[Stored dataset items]

####

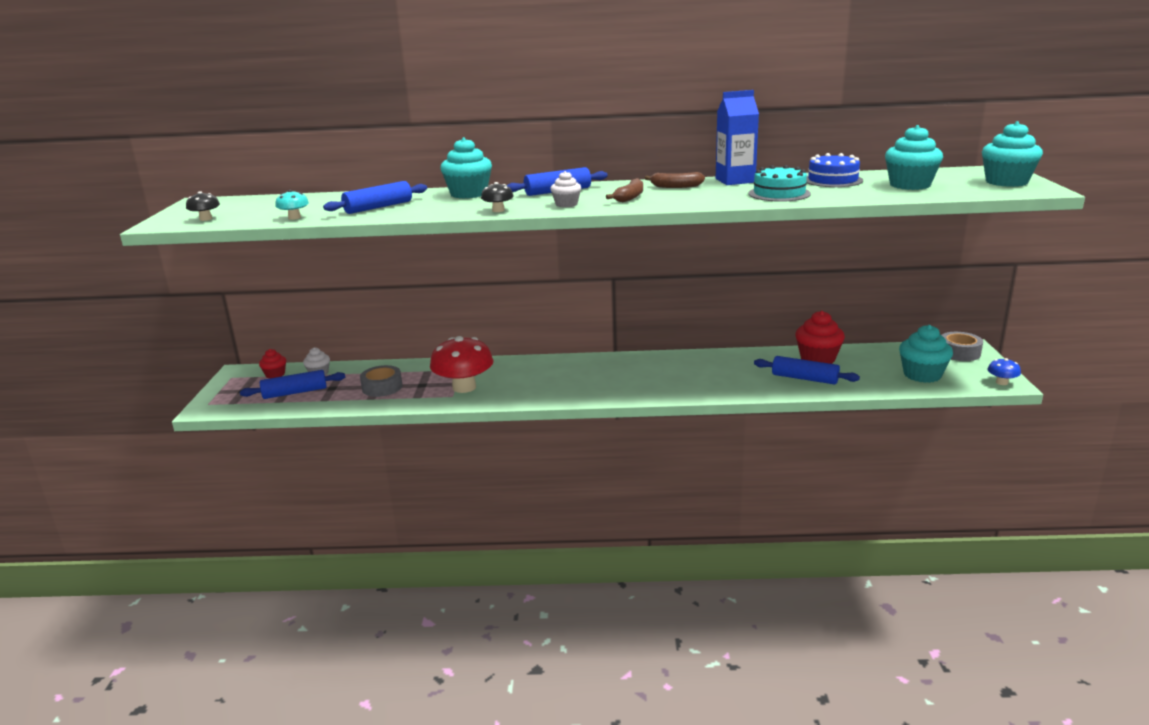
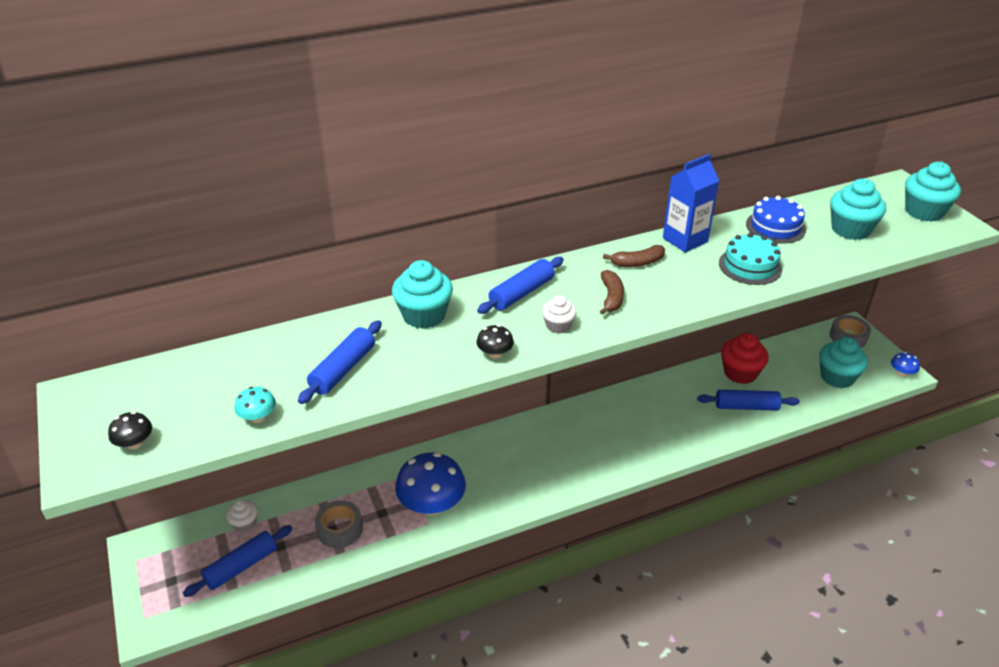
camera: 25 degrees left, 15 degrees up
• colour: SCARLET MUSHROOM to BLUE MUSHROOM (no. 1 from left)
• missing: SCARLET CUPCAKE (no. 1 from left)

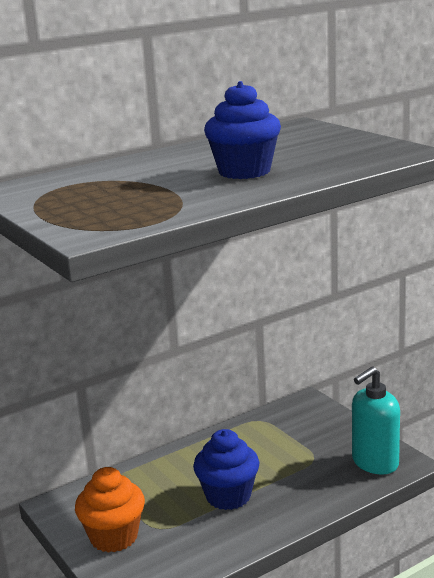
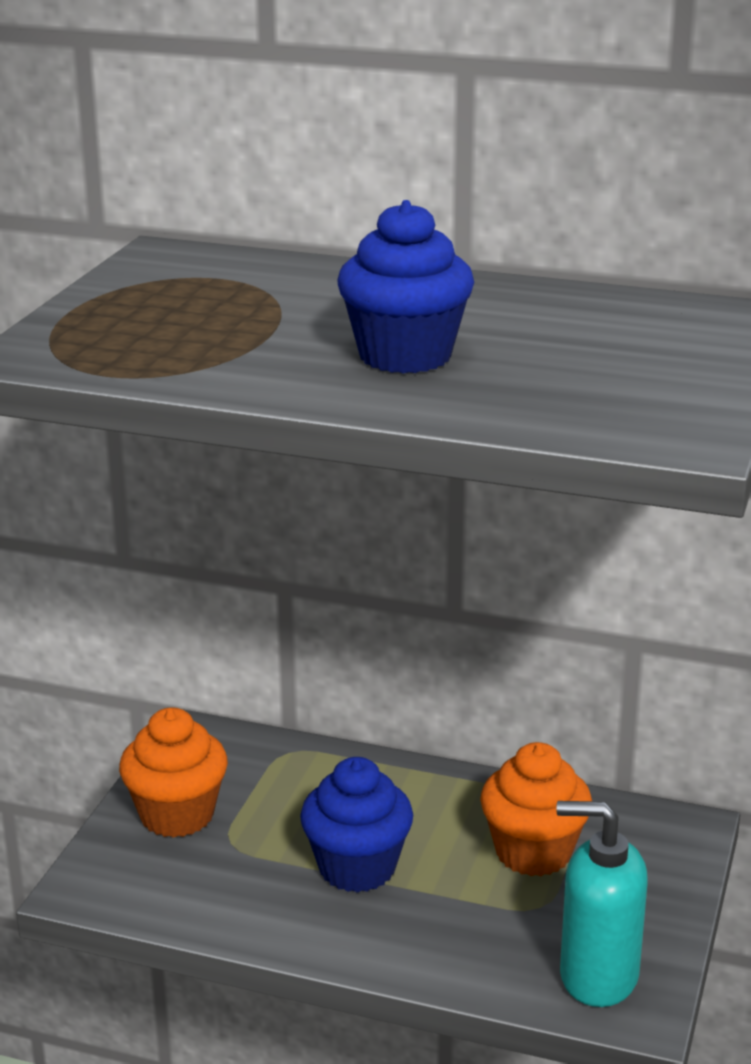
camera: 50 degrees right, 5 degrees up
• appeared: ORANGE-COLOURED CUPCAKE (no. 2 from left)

####

_WHAT THE EXERCISE ASKS_
Go through the data and copy every line that includes "CUPCAKE".

_ANSWER TO THIS TASK_
• missing: SCARLET CUPCAKE (no. 1 from left)
• appeared: ORANGE-COLOURED CUPCAKE (no. 2 from left)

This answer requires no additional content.